__Data supplied__:
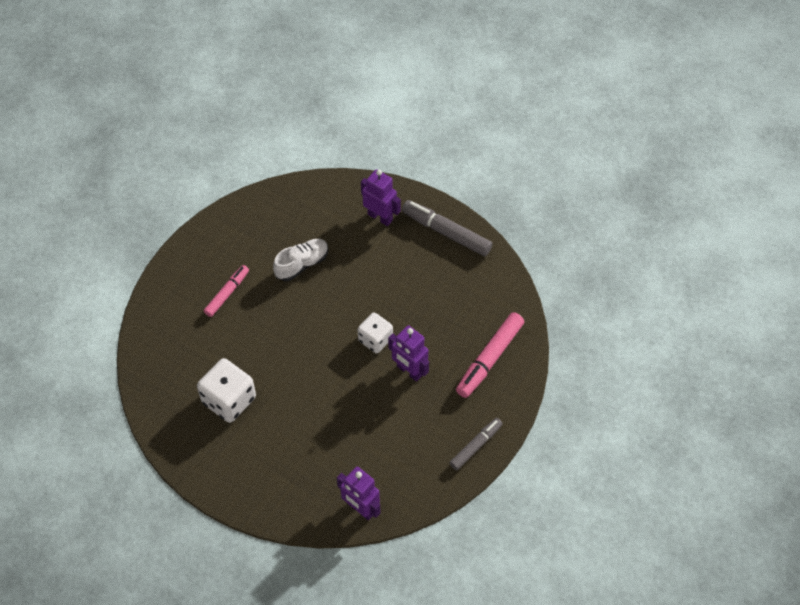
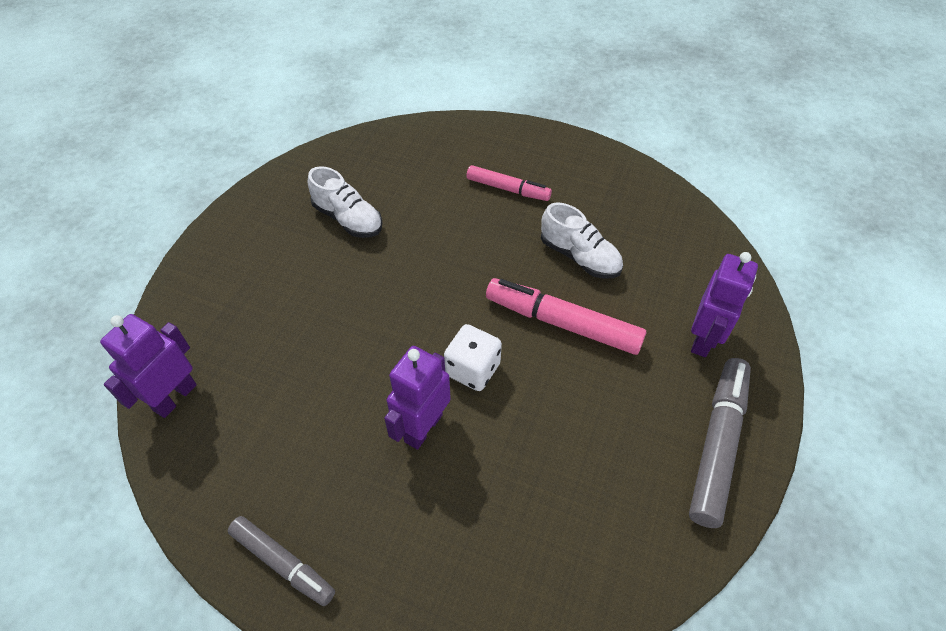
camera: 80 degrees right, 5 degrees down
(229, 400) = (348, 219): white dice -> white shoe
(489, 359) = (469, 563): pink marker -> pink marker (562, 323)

---

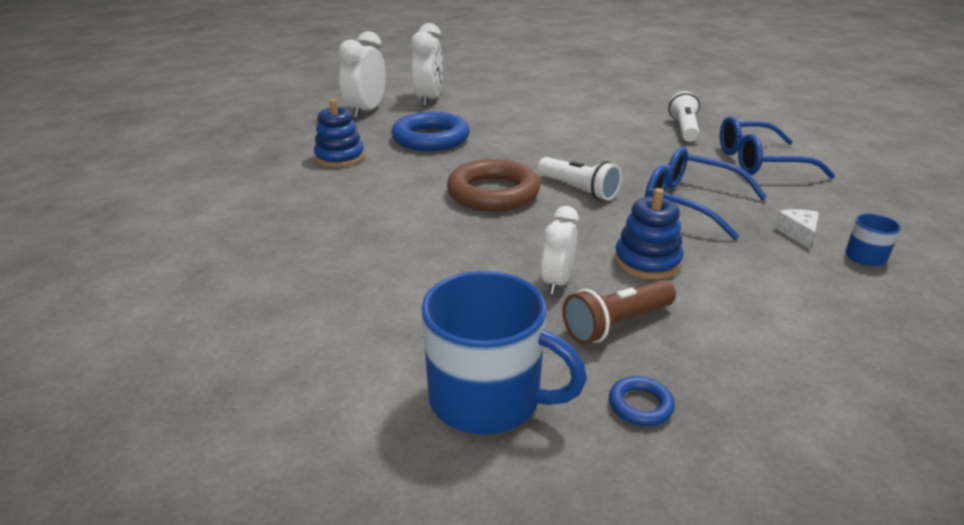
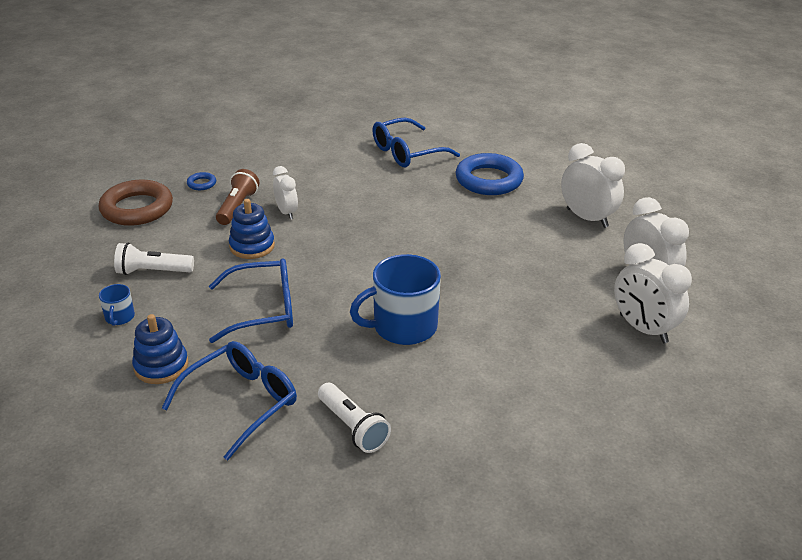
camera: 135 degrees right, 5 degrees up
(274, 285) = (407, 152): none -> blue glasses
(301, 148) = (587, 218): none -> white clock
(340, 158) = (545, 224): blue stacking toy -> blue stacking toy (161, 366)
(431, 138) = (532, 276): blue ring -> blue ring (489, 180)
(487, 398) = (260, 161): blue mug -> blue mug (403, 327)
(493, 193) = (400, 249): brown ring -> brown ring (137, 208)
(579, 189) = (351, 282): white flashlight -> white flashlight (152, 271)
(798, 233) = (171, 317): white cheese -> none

---

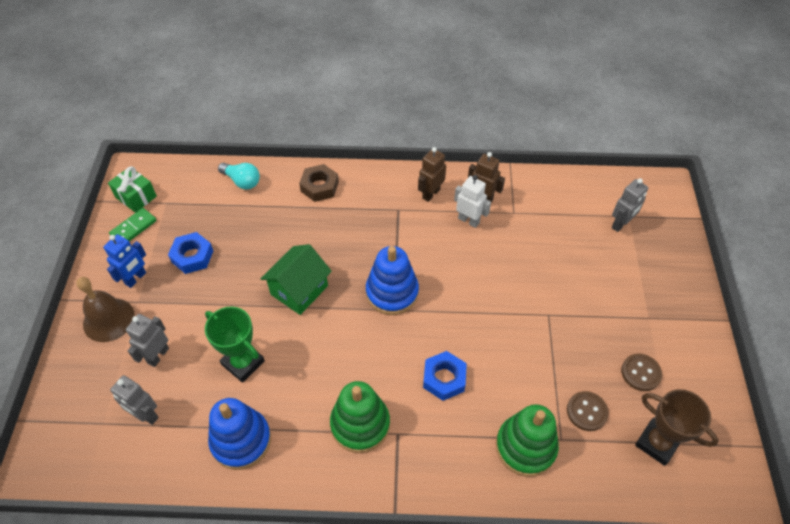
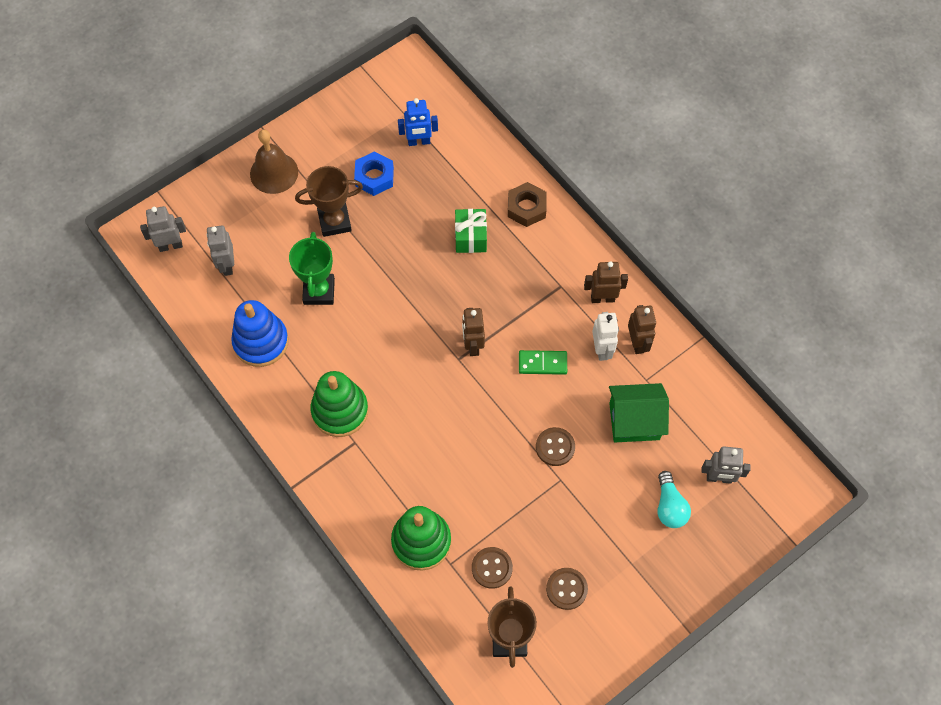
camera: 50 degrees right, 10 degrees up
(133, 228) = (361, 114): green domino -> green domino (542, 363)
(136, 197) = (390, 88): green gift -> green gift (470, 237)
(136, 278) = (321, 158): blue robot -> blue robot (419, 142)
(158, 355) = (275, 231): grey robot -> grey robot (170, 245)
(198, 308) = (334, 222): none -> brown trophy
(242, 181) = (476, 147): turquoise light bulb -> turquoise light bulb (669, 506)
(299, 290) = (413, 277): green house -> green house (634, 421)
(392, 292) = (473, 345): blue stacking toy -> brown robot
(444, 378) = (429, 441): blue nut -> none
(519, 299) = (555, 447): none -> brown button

__Try it__: Go through the material line by line. Show each line that contains the string "right".

__Problem solution__:
camera: 80 degrees right, 5 degrees down
camera: 135 degrees right, 5 degrees up
camera: 50 degrees right, 10 degrees up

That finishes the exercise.